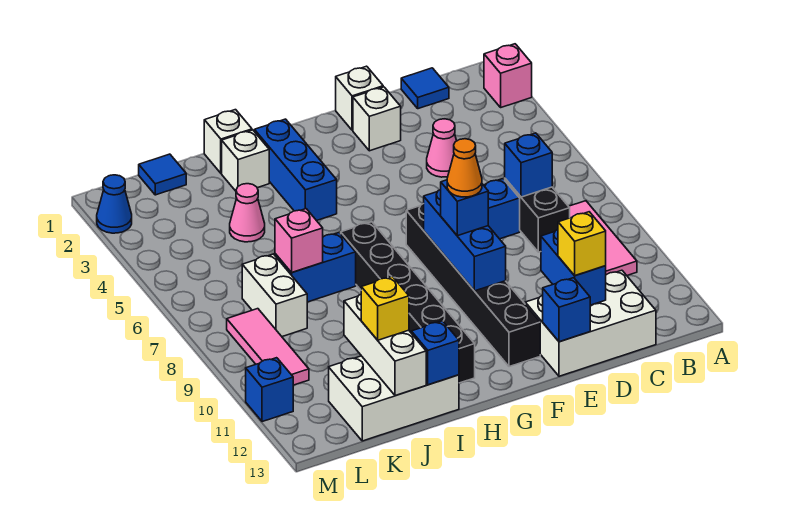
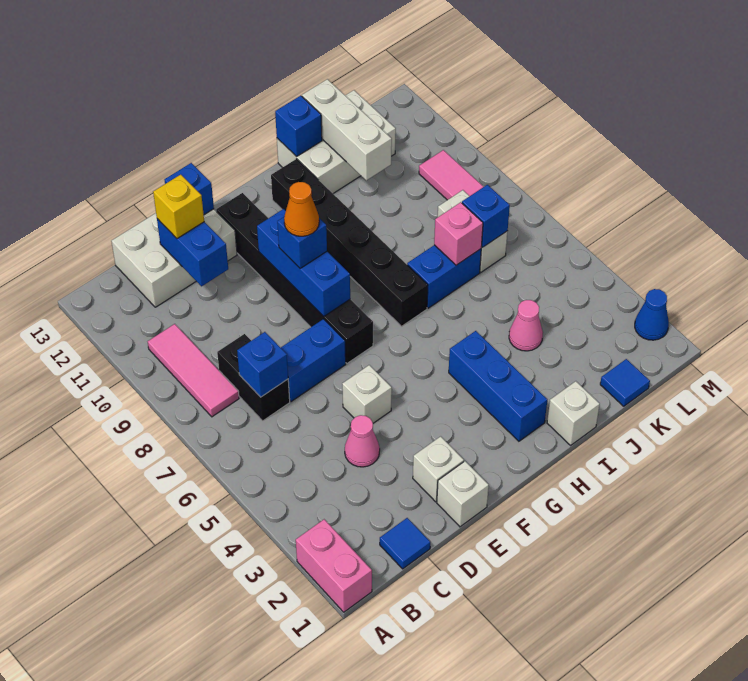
pink brick A2 level 1 -> pink brick A1:A2 level 1
white brick I2 level 1 -> white brick E5 level 1
yellow brick J12 level 3 -> none
blue brick M11 level 1 -> blue brick K7 level 2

------------------------

**Your task**
Excluding every picture, set down the listing exactly.

**Completed task**
pink brick A2 level 1 -> pink brick A1:A2 level 1
white brick I2 level 1 -> white brick E5 level 1
yellow brick J12 level 3 -> none
blue brick M11 level 1 -> blue brick K7 level 2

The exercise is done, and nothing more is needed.